- Data in this exercise:
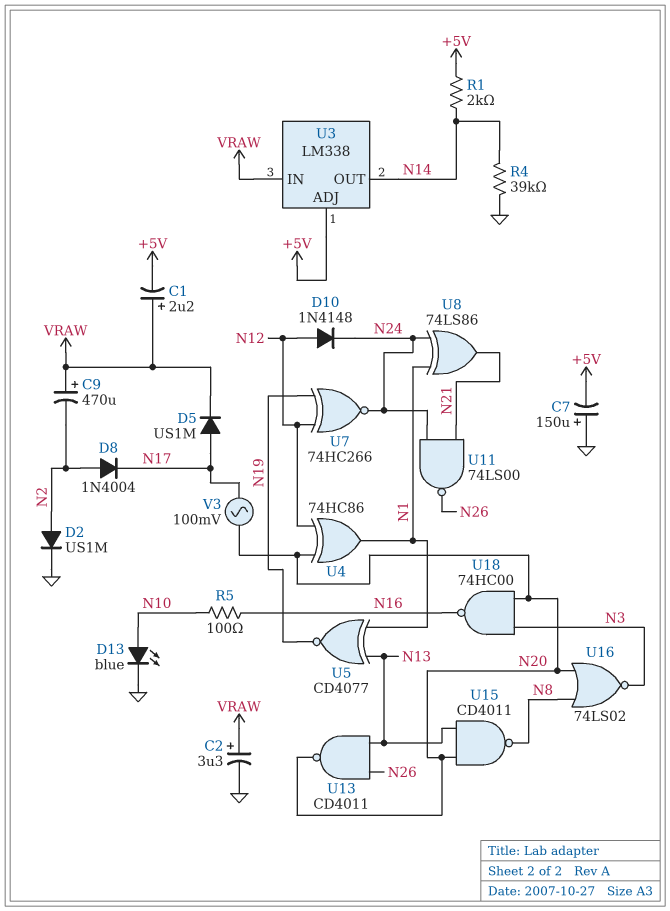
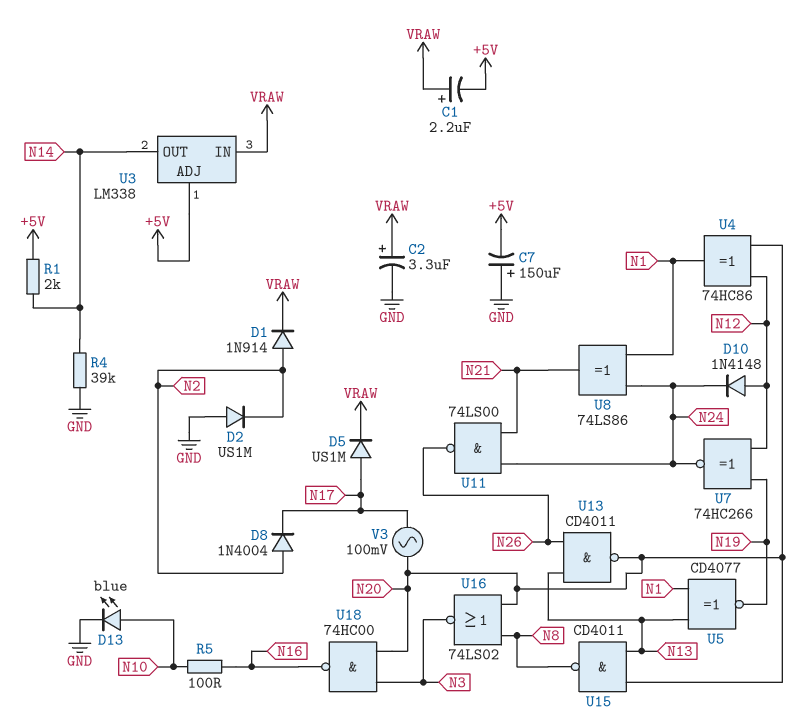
C9: 470uF (plus VRAW, minus N2) -> none
D1: none -> diode 1N914 (A N2, K VRAW)
D2: diode US1M (A N2, K GND) -> diode US1M (A GND, K N2)

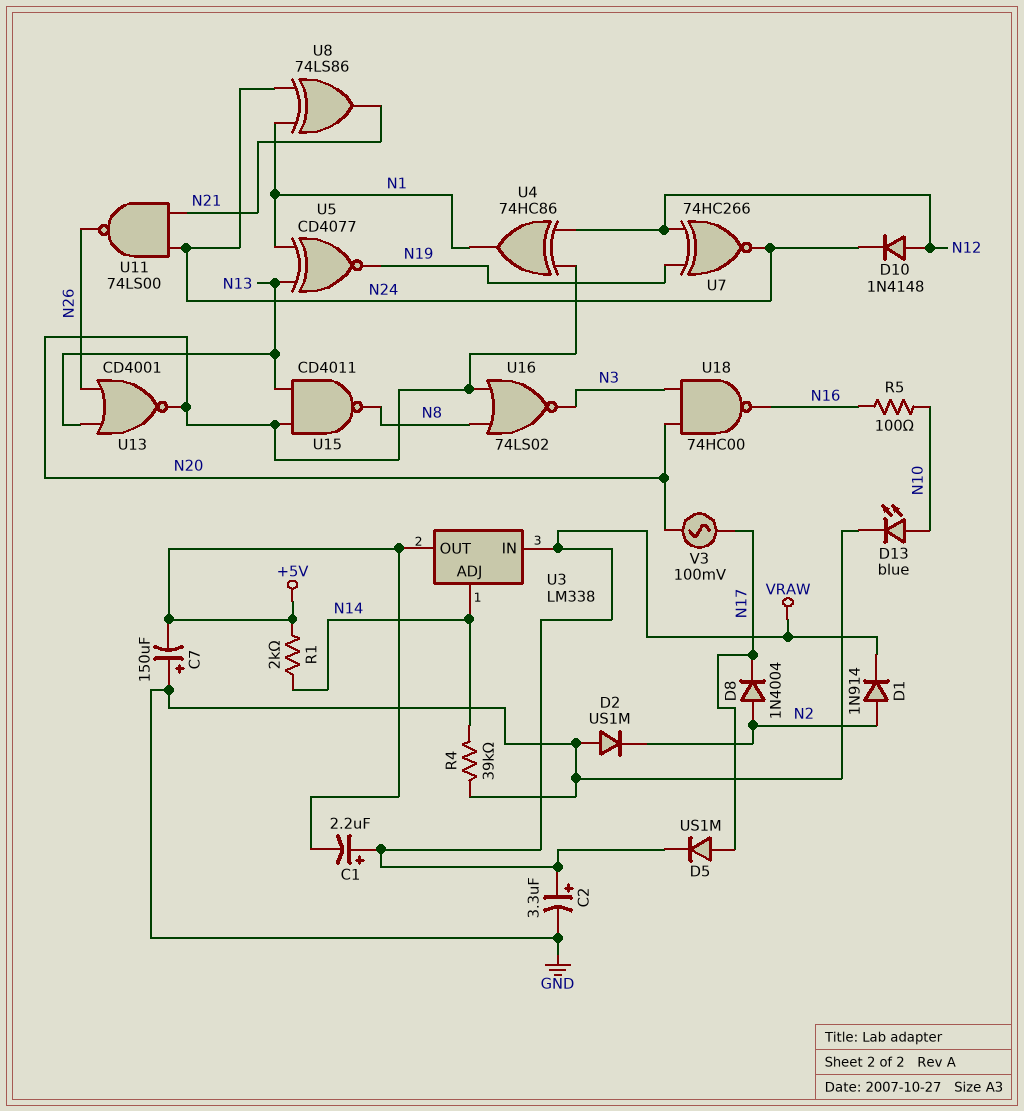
U3 pin ADJ: +5V -> N14
U3 pin OUT: N14 -> +5V
U13: NAND CD4011 (in N13, in N26, out N20) -> NOR CD4001 (in N13, in N26, out N20)

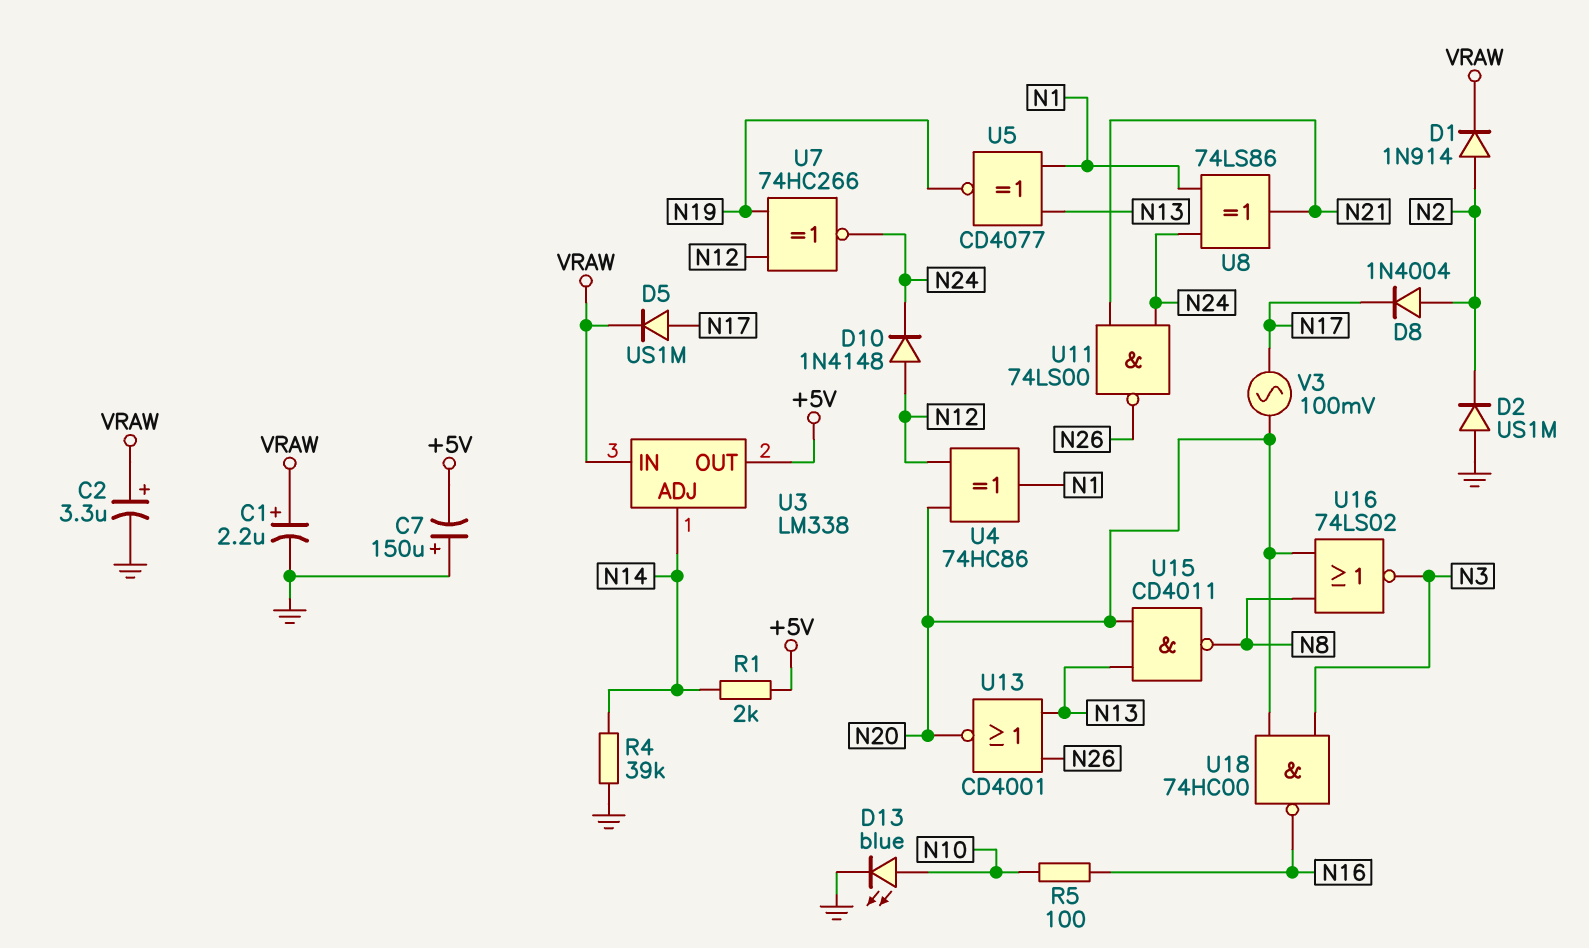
C1: 2.2uF (plus VRAW, minus +5V) -> 2.2uF (plus VRAW, minus GND)

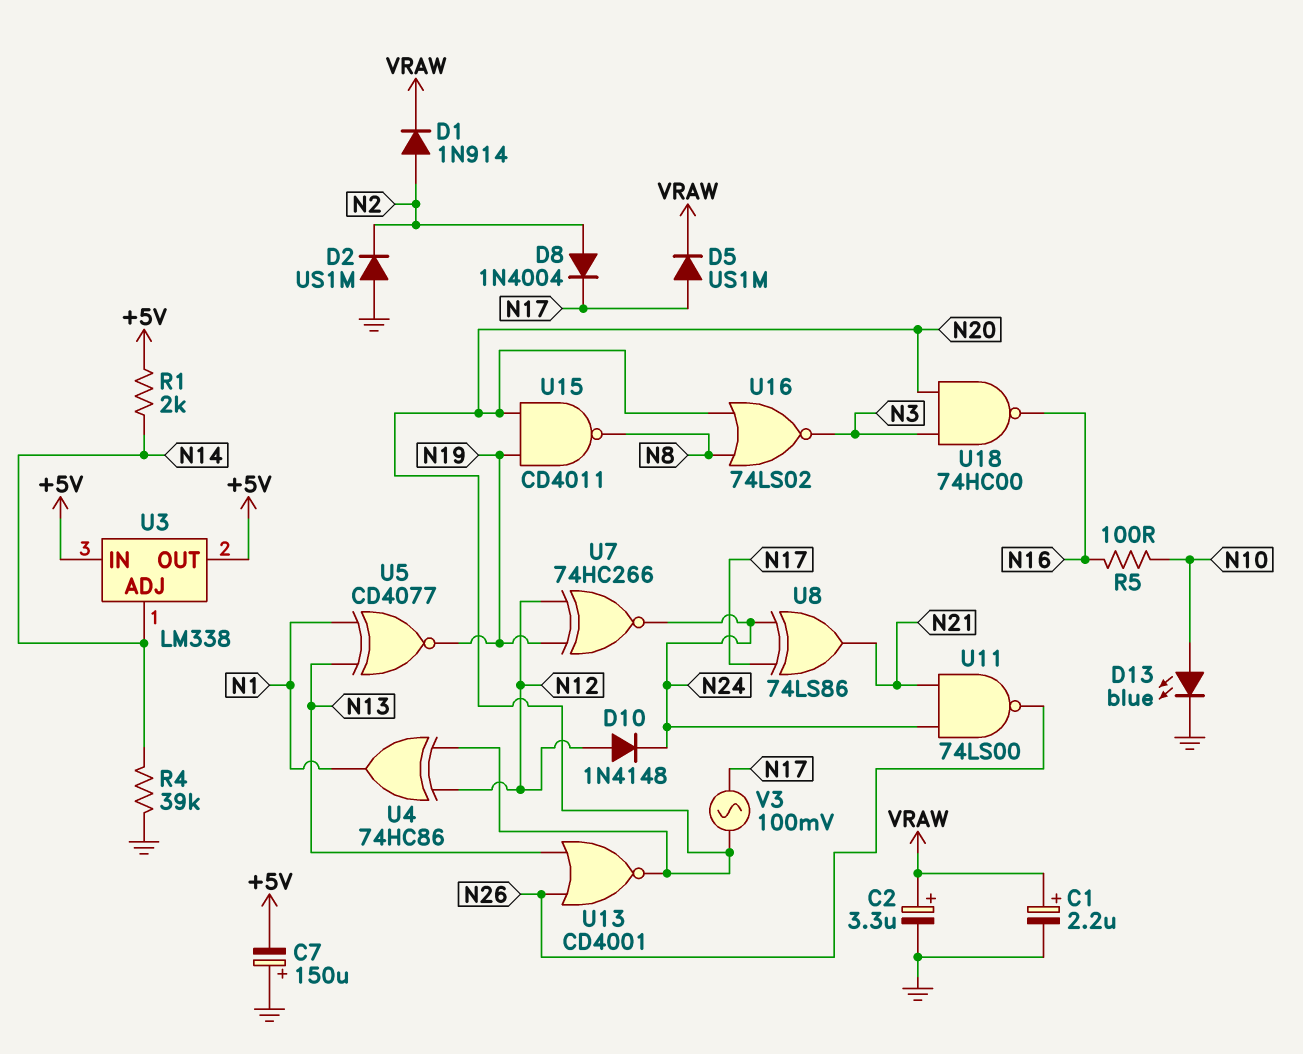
U3 pin IN: VRAW -> +5V
U8: XOR 74LS86 (in N1, in N24, out N21) -> XOR 74LS86 (in N17, in N24, out N21)
U15: NAND CD4011 (in N13, in N20, out N8) -> NAND CD4011 (in N19, in N20, out N8)

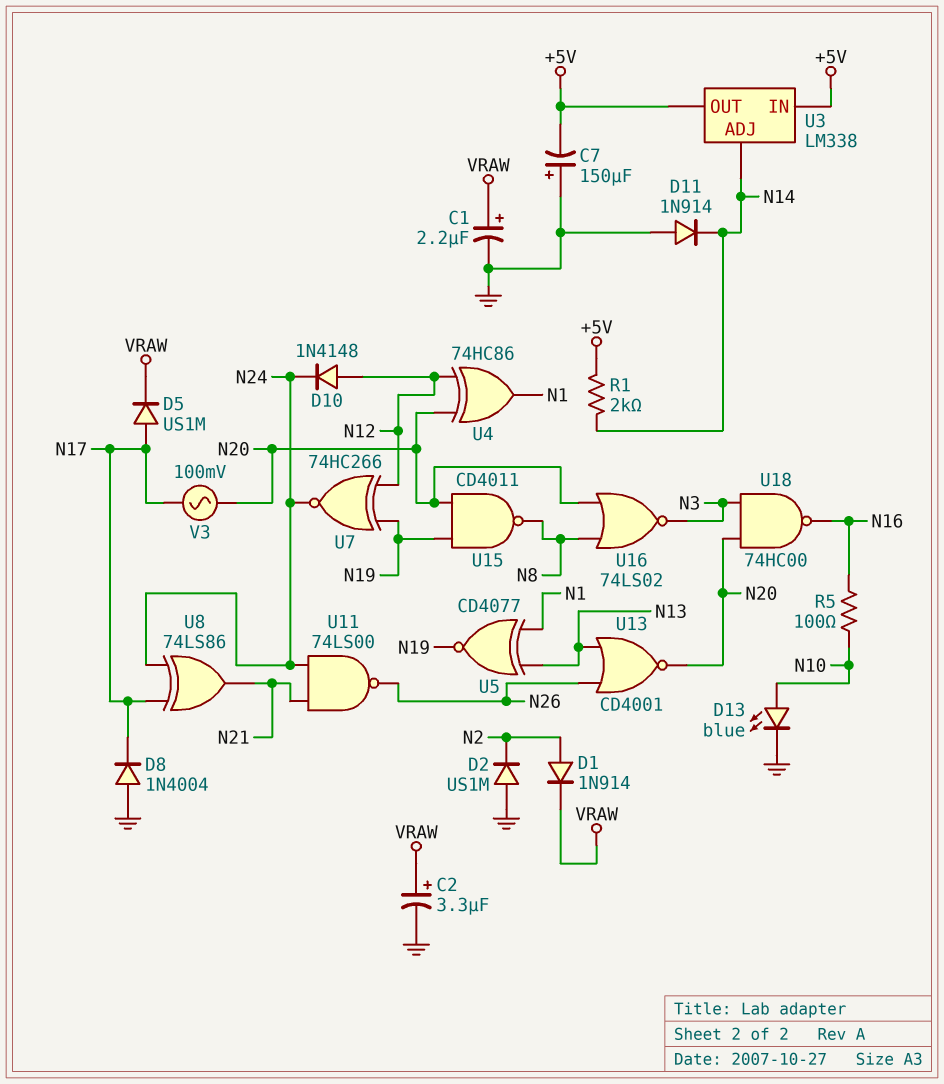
D8: diode 1N4004 (A N2, K N17) -> diode 1N4004 (A GND, K N17)
D11: none -> diode 1N914 (A GND, K N14)
R4: 39k (GND, N14) -> none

- Work order:
Restate all the material verbatim; omit every picture.

- Answer to this problem:
C9: 470uF (plus VRAW, minus N2) -> none
D1: none -> diode 1N914 (A N2, K VRAW)
D2: diode US1M (A N2, K GND) -> diode US1M (A GND, K N2)

U3 pin ADJ: +5V -> N14
U3 pin OUT: N14 -> +5V
U13: NAND CD4011 (in N13, in N26, out N20) -> NOR CD4001 (in N13, in N26, out N20)

C1: 2.2uF (plus VRAW, minus +5V) -> 2.2uF (plus VRAW, minus GND)

U3 pin IN: VRAW -> +5V
U8: XOR 74LS86 (in N1, in N24, out N21) -> XOR 74LS86 (in N17, in N24, out N21)
U15: NAND CD4011 (in N13, in N20, out N8) -> NAND CD4011 (in N19, in N20, out N8)

D8: diode 1N4004 (A N2, K N17) -> diode 1N4004 (A GND, K N17)
D11: none -> diode 1N914 (A GND, K N14)
R4: 39k (GND, N14) -> none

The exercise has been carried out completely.